• Work to complete: Restate word for word, and only, the lines that extend from the line containing "orange mushroom: 2 -> 3" through the end of the records below.

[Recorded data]
◇ ◇ ◇ ◇ ◇
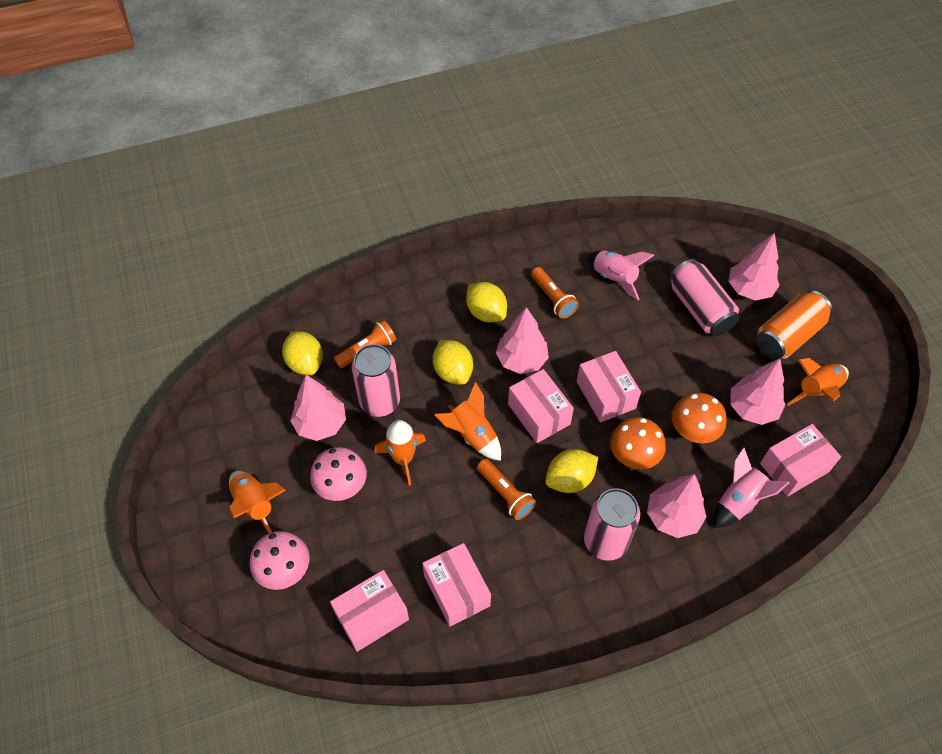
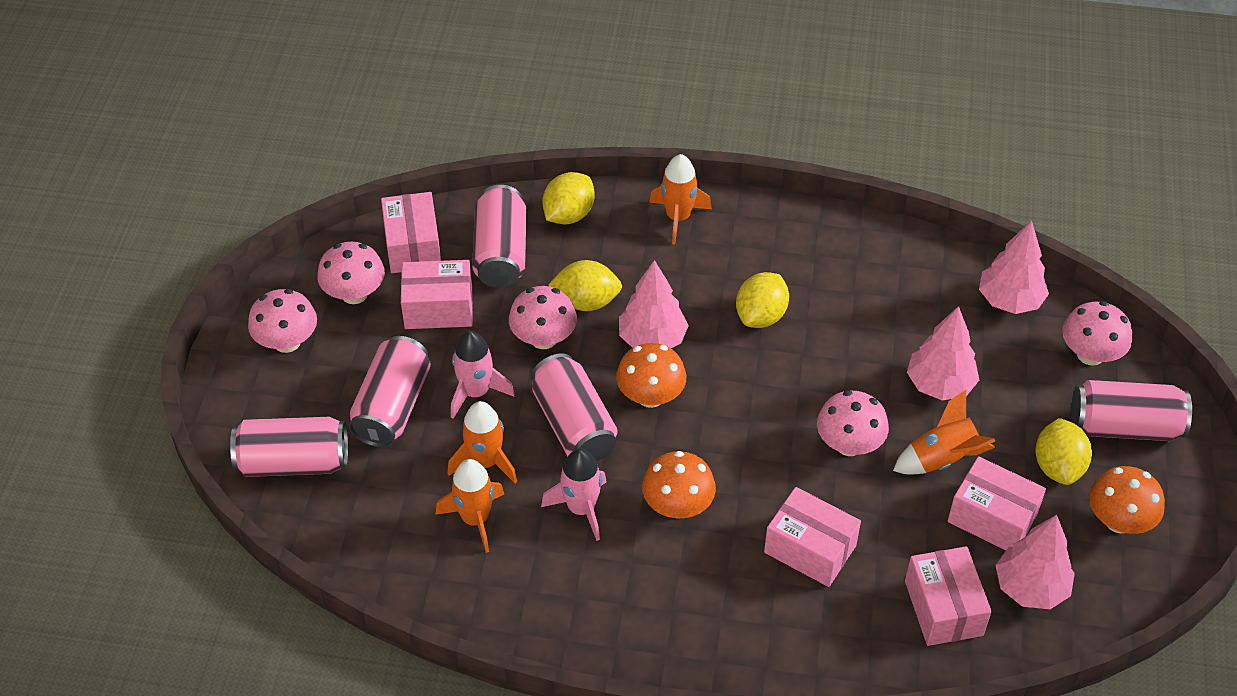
orange can: 1 -> 0
orange flashlight: 3 -> 0
orange mushroom: 2 -> 3
pink can: 3 -> 5
pink mushroom: 2 -> 5
pink tree: 5 -> 4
◇ ◇ ◇ ◇ ◇
• Output of the task:
orange mushroom: 2 -> 3
pink can: 3 -> 5
pink mushroom: 2 -> 5
pink tree: 5 -> 4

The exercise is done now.